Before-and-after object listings
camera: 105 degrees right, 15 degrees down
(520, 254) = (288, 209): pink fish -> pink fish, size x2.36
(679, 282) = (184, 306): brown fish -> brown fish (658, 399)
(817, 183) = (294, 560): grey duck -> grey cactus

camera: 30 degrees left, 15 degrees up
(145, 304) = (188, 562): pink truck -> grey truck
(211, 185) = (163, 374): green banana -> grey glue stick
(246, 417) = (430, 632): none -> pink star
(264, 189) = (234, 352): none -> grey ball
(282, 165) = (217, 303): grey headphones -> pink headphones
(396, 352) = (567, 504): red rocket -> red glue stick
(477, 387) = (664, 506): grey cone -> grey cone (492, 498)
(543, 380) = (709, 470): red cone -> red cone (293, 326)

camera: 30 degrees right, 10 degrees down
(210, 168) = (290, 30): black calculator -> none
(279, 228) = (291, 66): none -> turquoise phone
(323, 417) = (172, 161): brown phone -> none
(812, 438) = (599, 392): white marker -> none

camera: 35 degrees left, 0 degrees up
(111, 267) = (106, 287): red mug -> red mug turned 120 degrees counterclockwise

About this task
If a line in the records contains the word "pink", copy it out.

Output of the exercise
(520, 254) = (288, 209): pink fish -> pink fish, size x2.36
(145, 304) = (188, 562): pink truck -> grey truck
(246, 417) = (430, 632): none -> pink star
(282, 165) = (217, 303): grey headphones -> pink headphones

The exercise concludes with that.